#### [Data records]
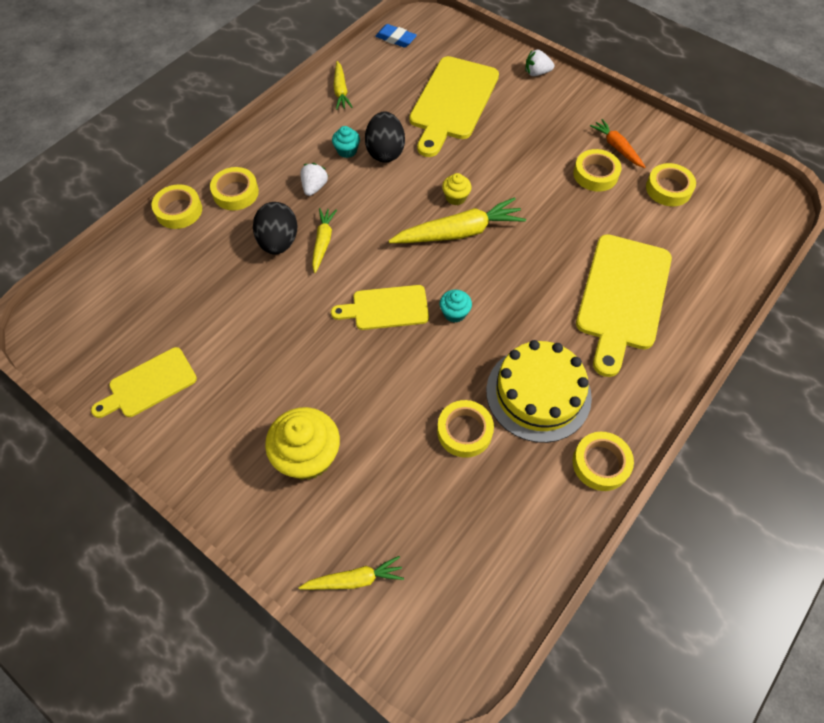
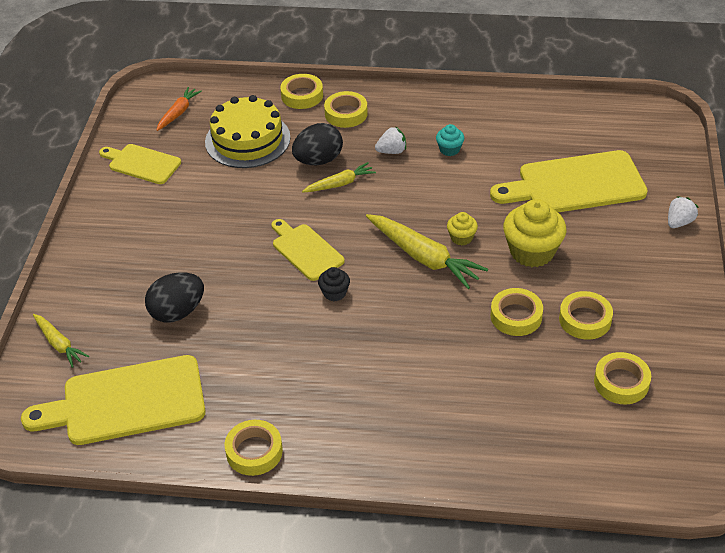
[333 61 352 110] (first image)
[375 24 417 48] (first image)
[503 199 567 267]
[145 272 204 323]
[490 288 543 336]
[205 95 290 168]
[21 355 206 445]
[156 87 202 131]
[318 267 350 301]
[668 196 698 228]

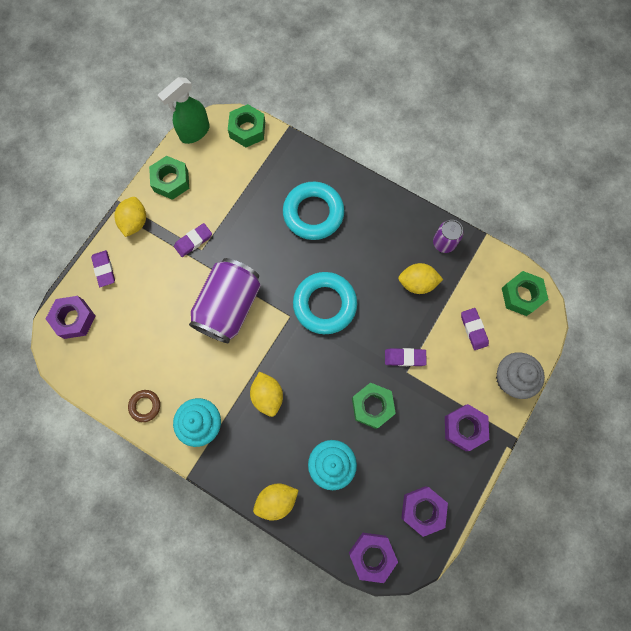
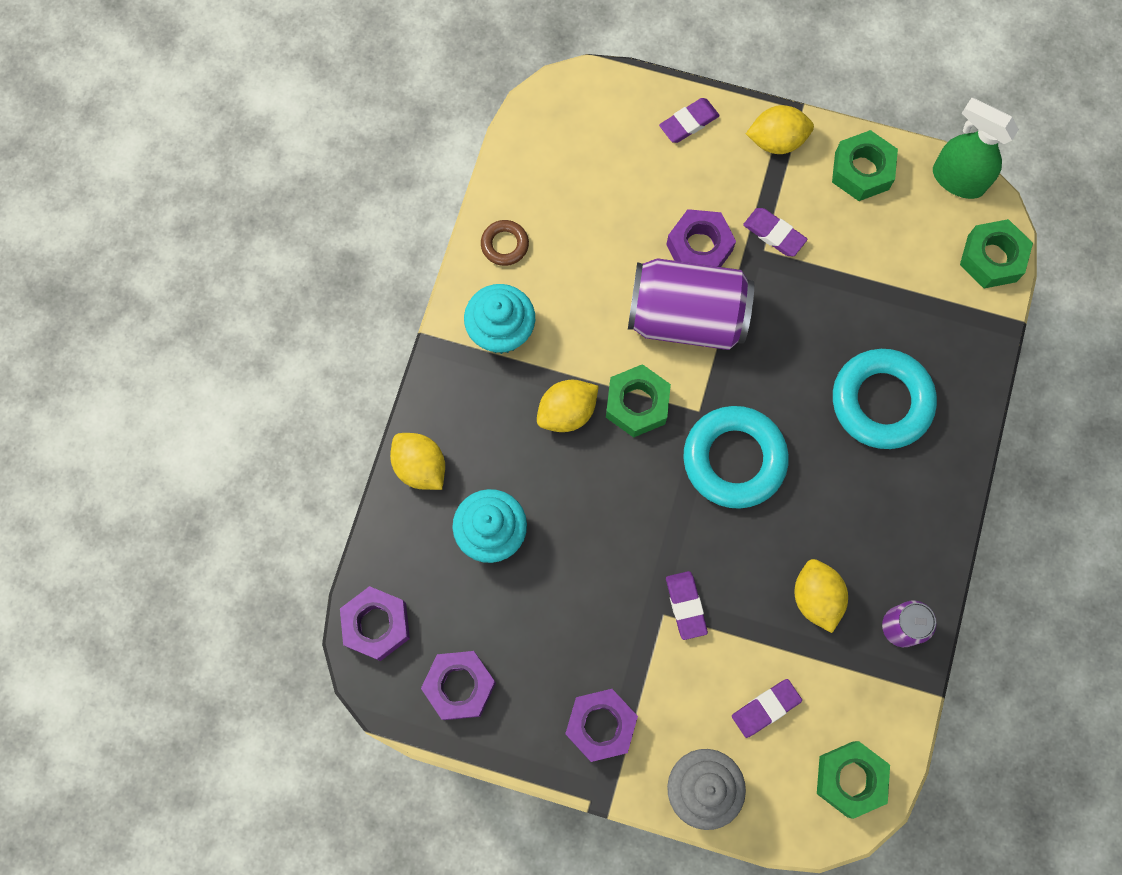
[666 209 736 267]
[606 364 671 438]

#### [Exercise]
Each line of the records above that holds the word "image" should be counted, and only the final number stated.

#### [Task result]
2